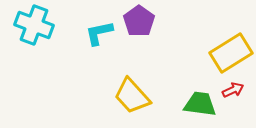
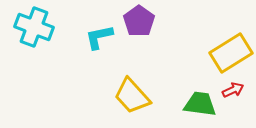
cyan cross: moved 2 px down
cyan L-shape: moved 4 px down
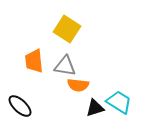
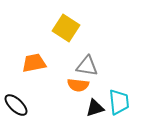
yellow square: moved 1 px left, 1 px up
orange trapezoid: moved 2 px down; rotated 85 degrees clockwise
gray triangle: moved 22 px right
cyan trapezoid: rotated 52 degrees clockwise
black ellipse: moved 4 px left, 1 px up
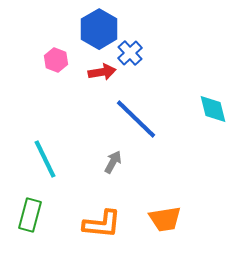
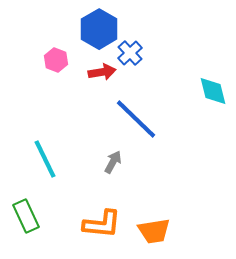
cyan diamond: moved 18 px up
green rectangle: moved 4 px left, 1 px down; rotated 40 degrees counterclockwise
orange trapezoid: moved 11 px left, 12 px down
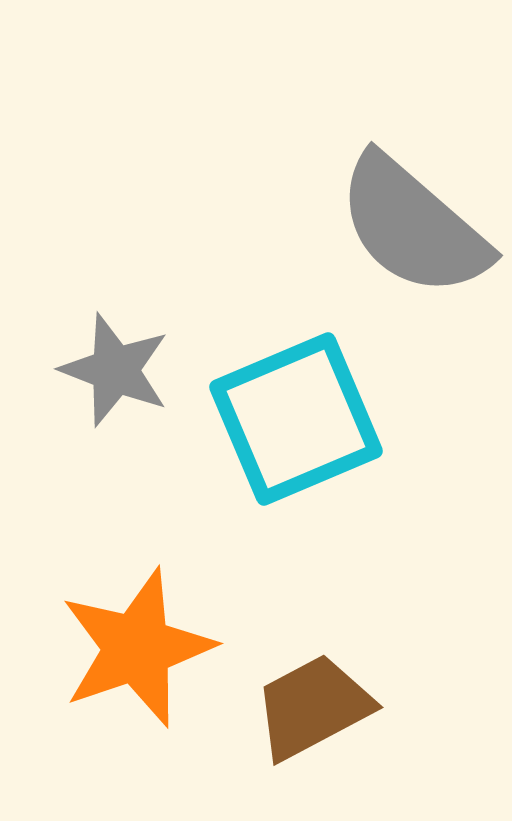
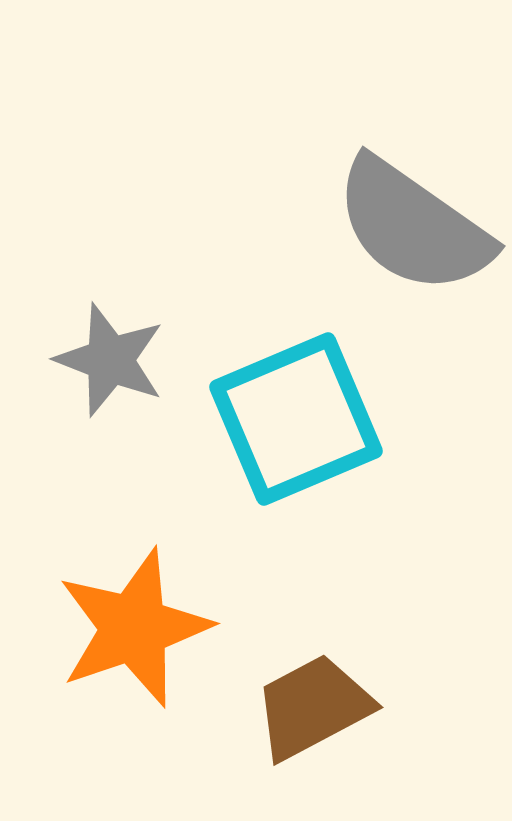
gray semicircle: rotated 6 degrees counterclockwise
gray star: moved 5 px left, 10 px up
orange star: moved 3 px left, 20 px up
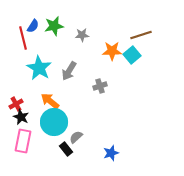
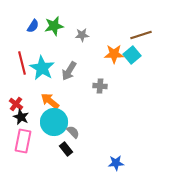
red line: moved 1 px left, 25 px down
orange star: moved 2 px right, 3 px down
cyan star: moved 3 px right
gray cross: rotated 24 degrees clockwise
red cross: rotated 24 degrees counterclockwise
gray semicircle: moved 3 px left, 5 px up; rotated 88 degrees clockwise
blue star: moved 5 px right, 10 px down; rotated 14 degrees clockwise
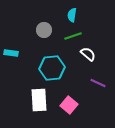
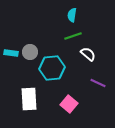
gray circle: moved 14 px left, 22 px down
white rectangle: moved 10 px left, 1 px up
pink square: moved 1 px up
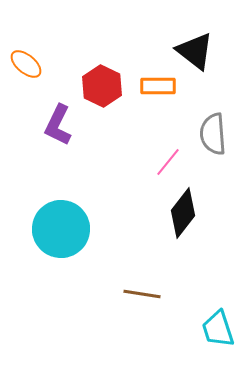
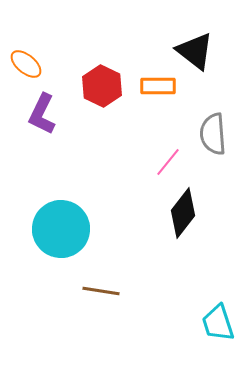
purple L-shape: moved 16 px left, 11 px up
brown line: moved 41 px left, 3 px up
cyan trapezoid: moved 6 px up
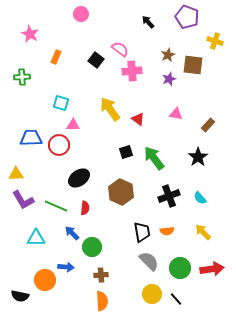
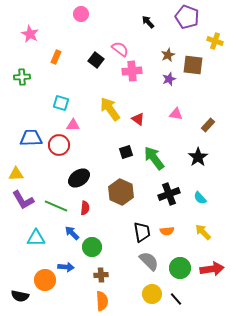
black cross at (169, 196): moved 2 px up
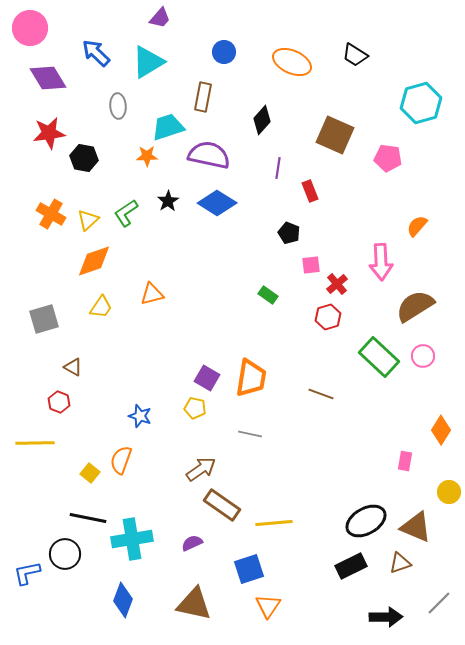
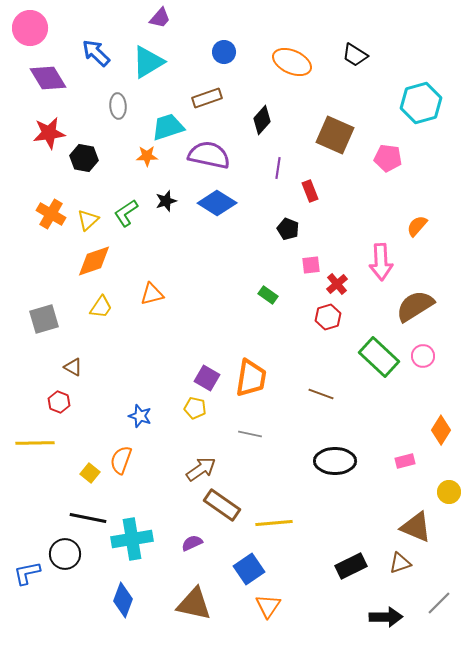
brown rectangle at (203, 97): moved 4 px right, 1 px down; rotated 60 degrees clockwise
black star at (168, 201): moved 2 px left; rotated 15 degrees clockwise
black pentagon at (289, 233): moved 1 px left, 4 px up
pink rectangle at (405, 461): rotated 66 degrees clockwise
black ellipse at (366, 521): moved 31 px left, 60 px up; rotated 30 degrees clockwise
blue square at (249, 569): rotated 16 degrees counterclockwise
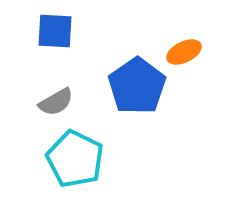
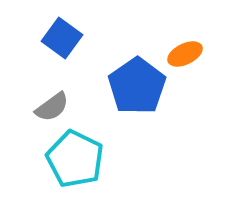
blue square: moved 7 px right, 7 px down; rotated 33 degrees clockwise
orange ellipse: moved 1 px right, 2 px down
gray semicircle: moved 4 px left, 5 px down; rotated 6 degrees counterclockwise
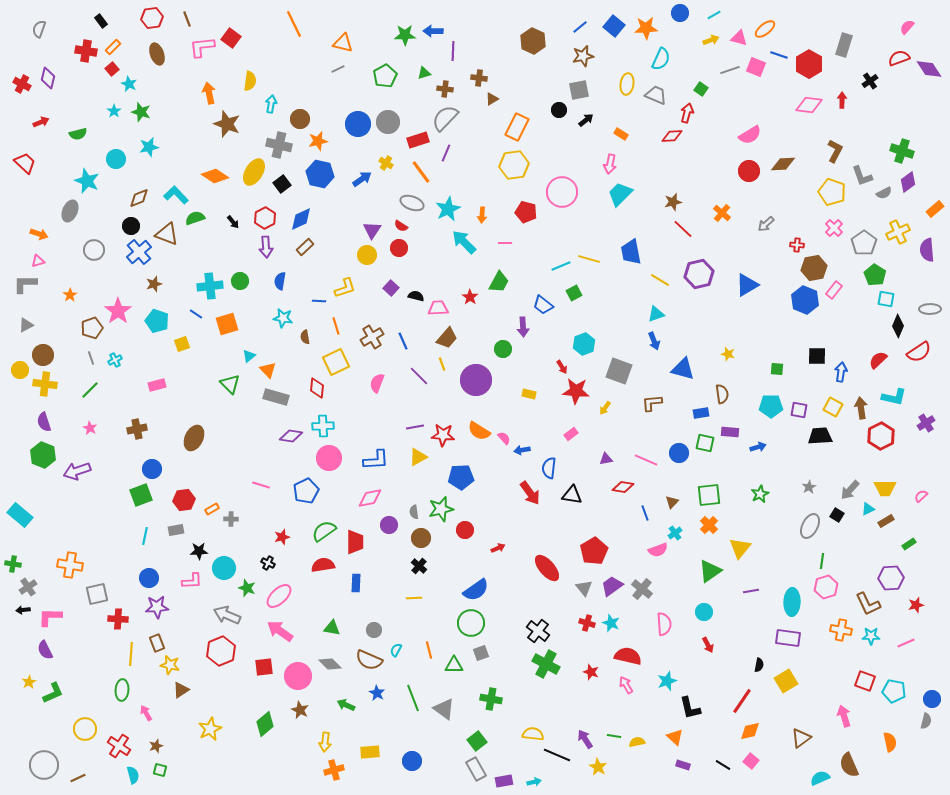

++++++

Your answer must reproduce exactly the lines from the line with "pink rectangle at" through the end of the material, both ends included, with every picture dropped.

pink rectangle at (405, 461): rotated 66 degrees clockwise
black ellipse at (366, 521): moved 31 px left, 60 px up; rotated 30 degrees clockwise
blue square at (249, 569): rotated 16 degrees counterclockwise
blue square: moved 7 px right, 7 px down; rotated 33 degrees clockwise
orange ellipse: moved 1 px right, 2 px down
gray semicircle: moved 4 px left, 5 px down; rotated 6 degrees counterclockwise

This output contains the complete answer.